What the task requires: Leaving the images behind, copy every line of the records exactly.

*** Task input ***

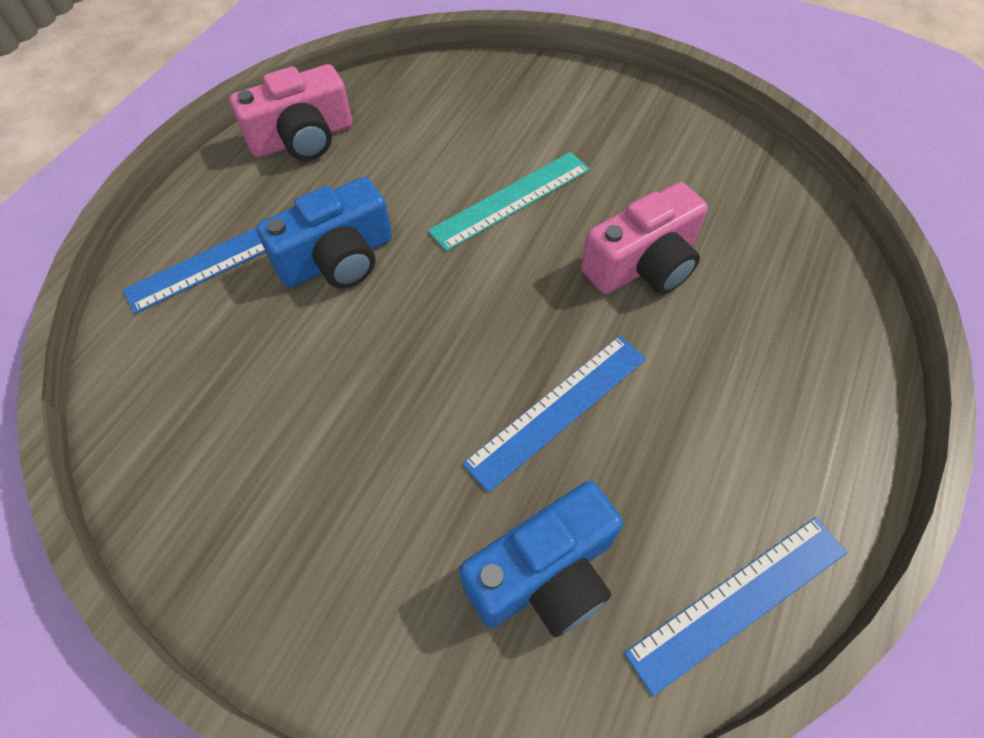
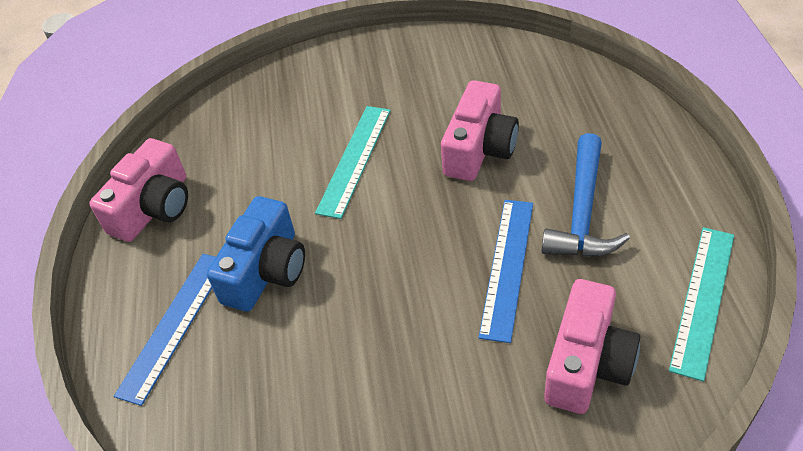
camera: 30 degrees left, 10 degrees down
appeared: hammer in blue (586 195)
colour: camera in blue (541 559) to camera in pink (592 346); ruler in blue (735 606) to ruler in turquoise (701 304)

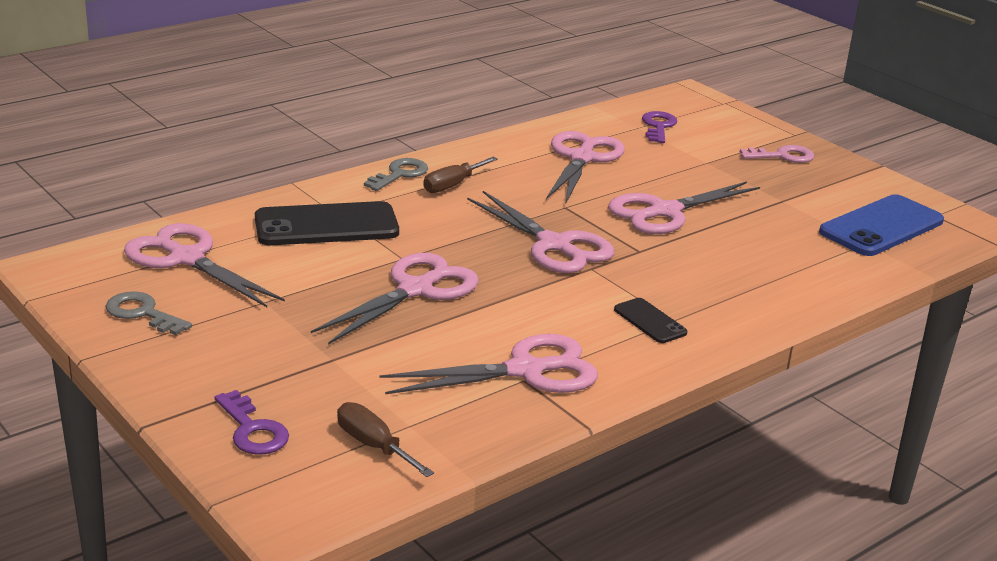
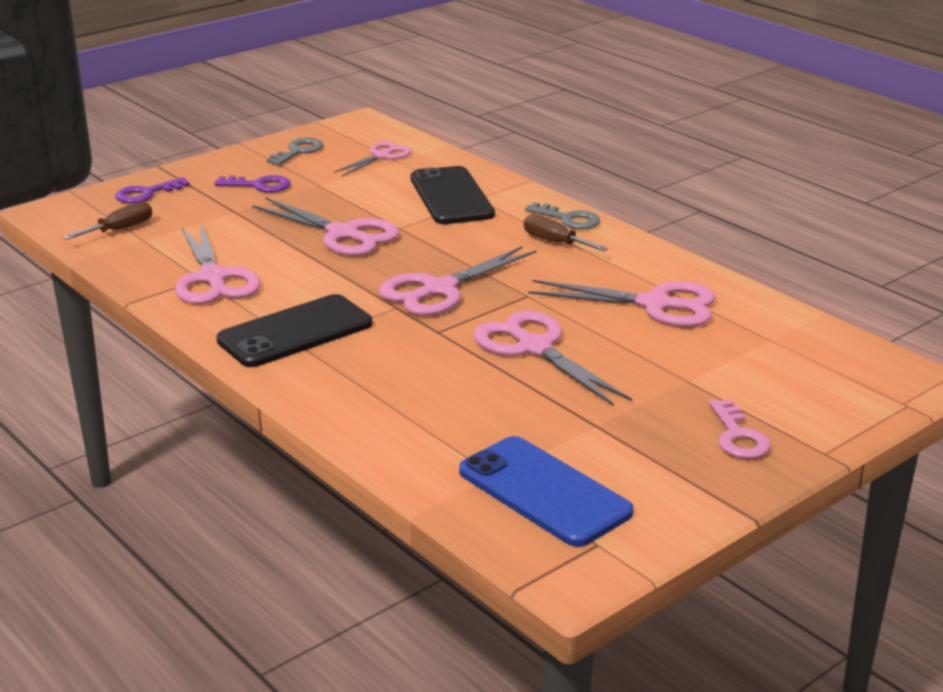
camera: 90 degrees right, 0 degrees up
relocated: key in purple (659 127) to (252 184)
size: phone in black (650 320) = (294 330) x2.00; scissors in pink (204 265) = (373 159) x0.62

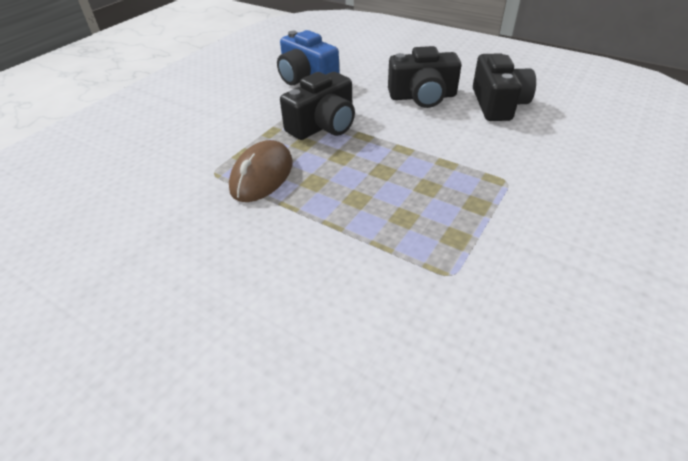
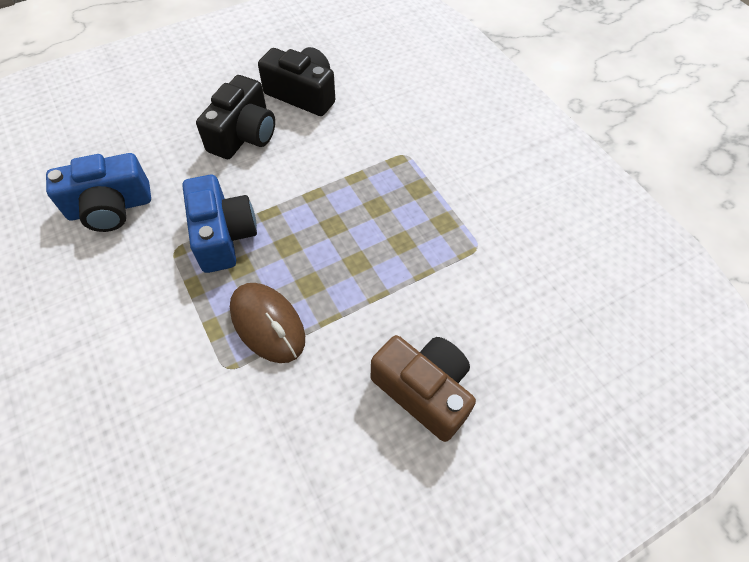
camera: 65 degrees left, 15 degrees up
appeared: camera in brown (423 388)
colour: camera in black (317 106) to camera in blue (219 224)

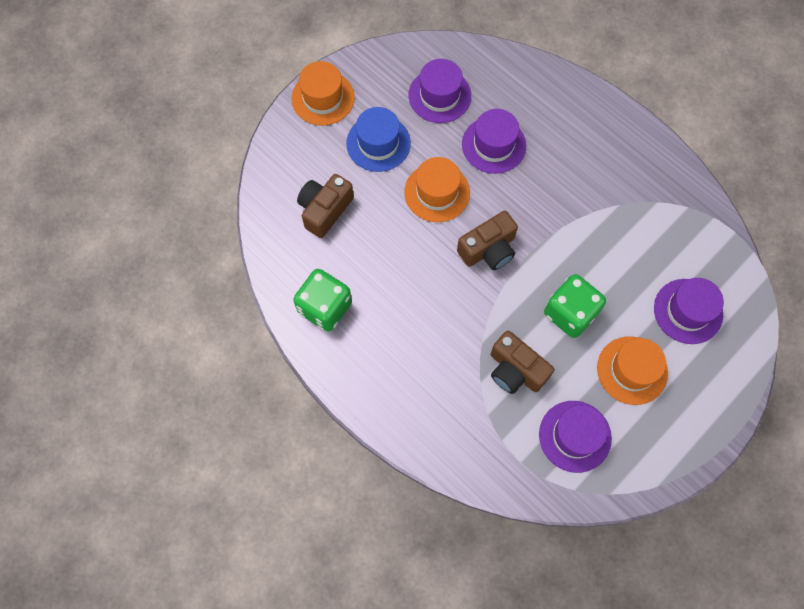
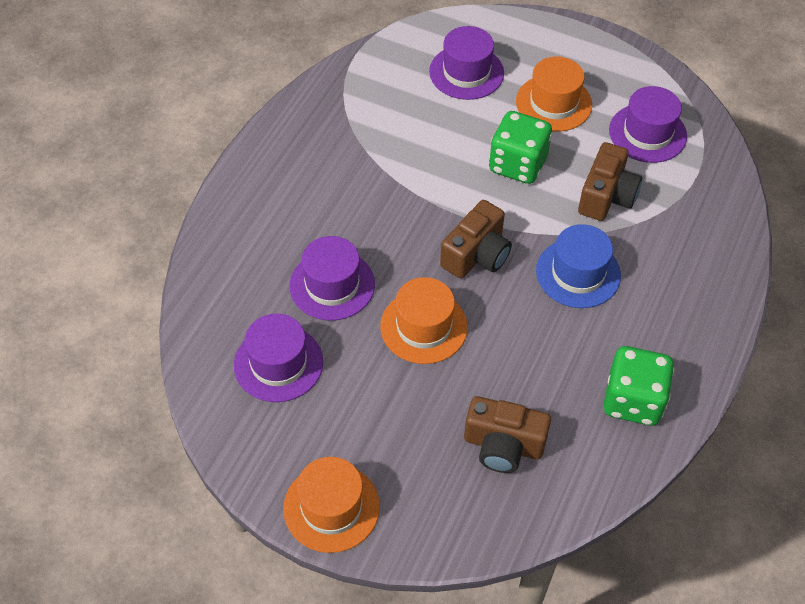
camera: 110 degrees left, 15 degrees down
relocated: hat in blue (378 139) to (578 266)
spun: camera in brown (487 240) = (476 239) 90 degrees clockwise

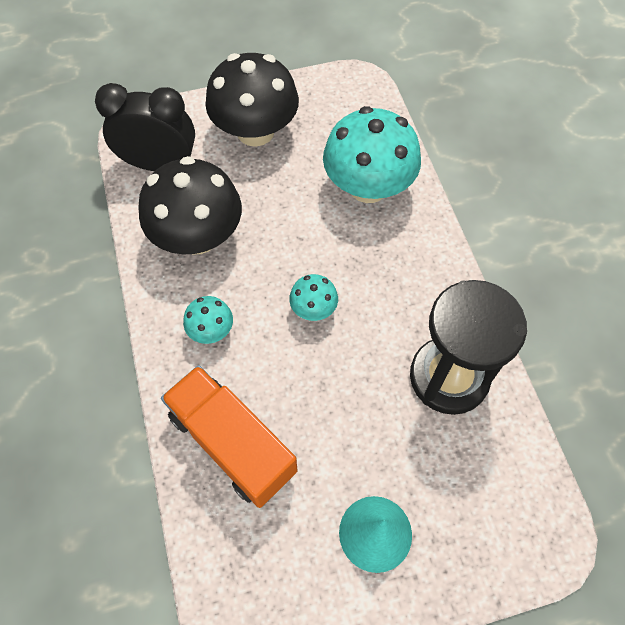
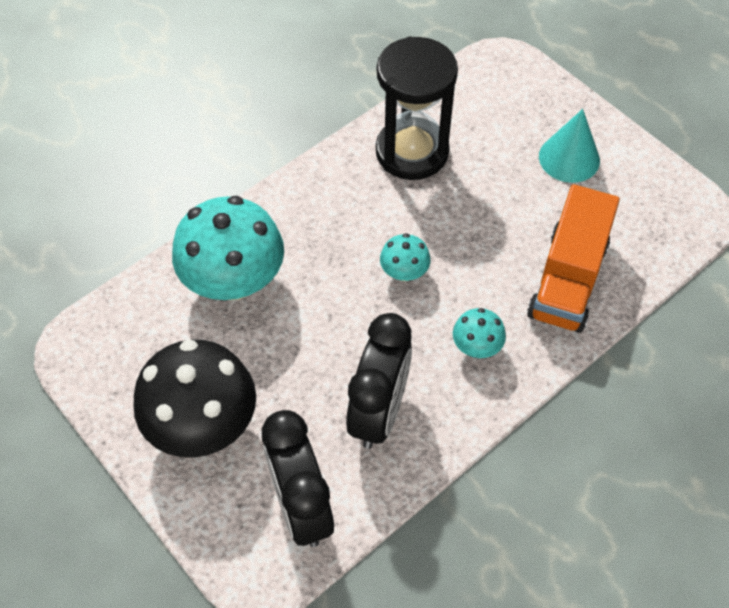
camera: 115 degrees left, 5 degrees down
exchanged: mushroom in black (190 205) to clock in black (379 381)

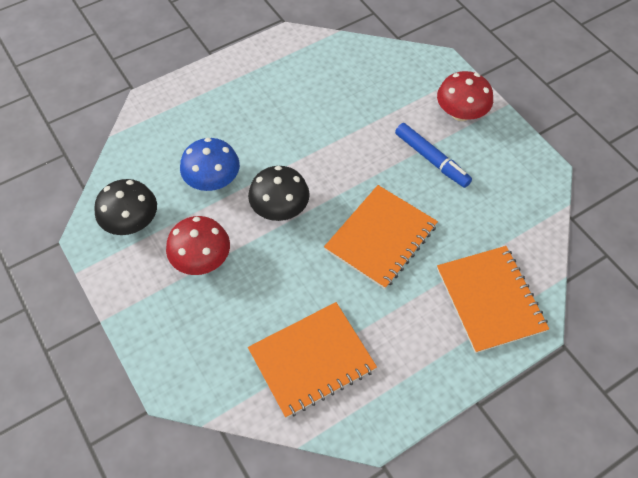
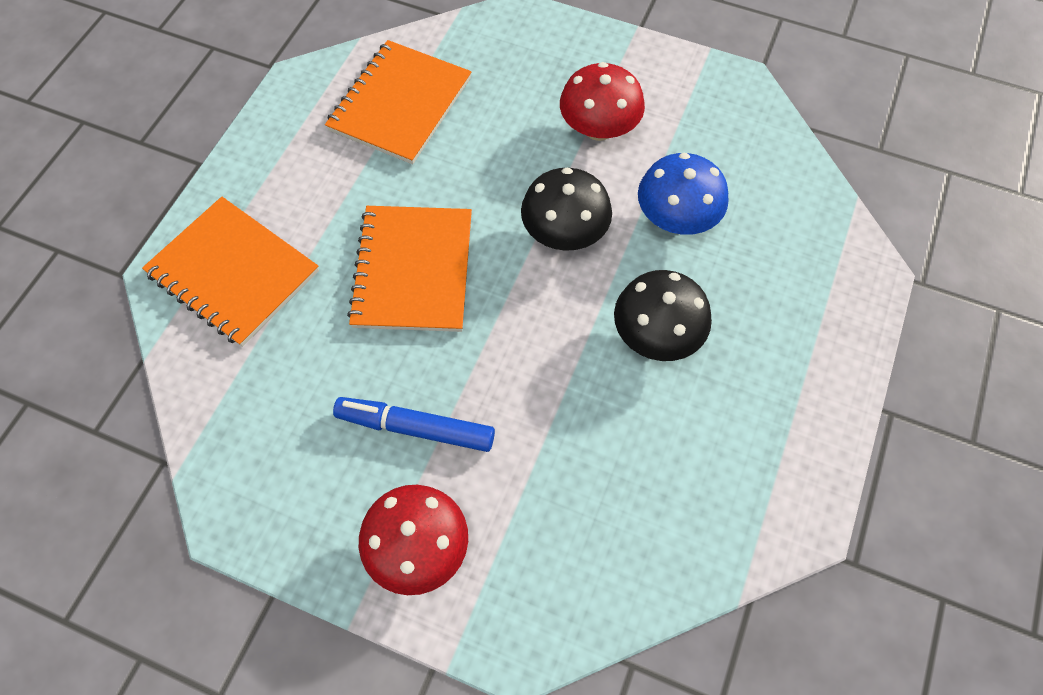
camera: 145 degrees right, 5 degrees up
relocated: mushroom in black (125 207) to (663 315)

***

Result of the task:
camera: 30 degrees left, 10 degrees down
appeared: hammer in blue (586 195)
colour: camera in blue (541 559) to camera in pink (592 346); ruler in blue (735 606) to ruler in turquoise (701 304)

camera: 90 degrees right, 0 degrees up
relocated: key in purple (659 127) to (252 184)
size: phone in black (650 320) = (294 330) x2.00; scissors in pink (204 265) = (373 159) x0.62

camera: 65 degrees left, 15 degrees up
appeared: camera in brown (423 388)
colour: camera in black (317 106) to camera in blue (219 224)

camera: 110 degrees left, 15 degrees down
relocated: hat in blue (378 139) to (578 266)
spun: camera in brown (487 240) = (476 239) 90 degrees clockwise

camera: 115 degrees left, 5 degrees down
exchanged: mushroom in black (190 205) to clock in black (379 381)

camera: 145 degrees right, 5 degrees up
relocated: mushroom in black (125 207) to (663 315)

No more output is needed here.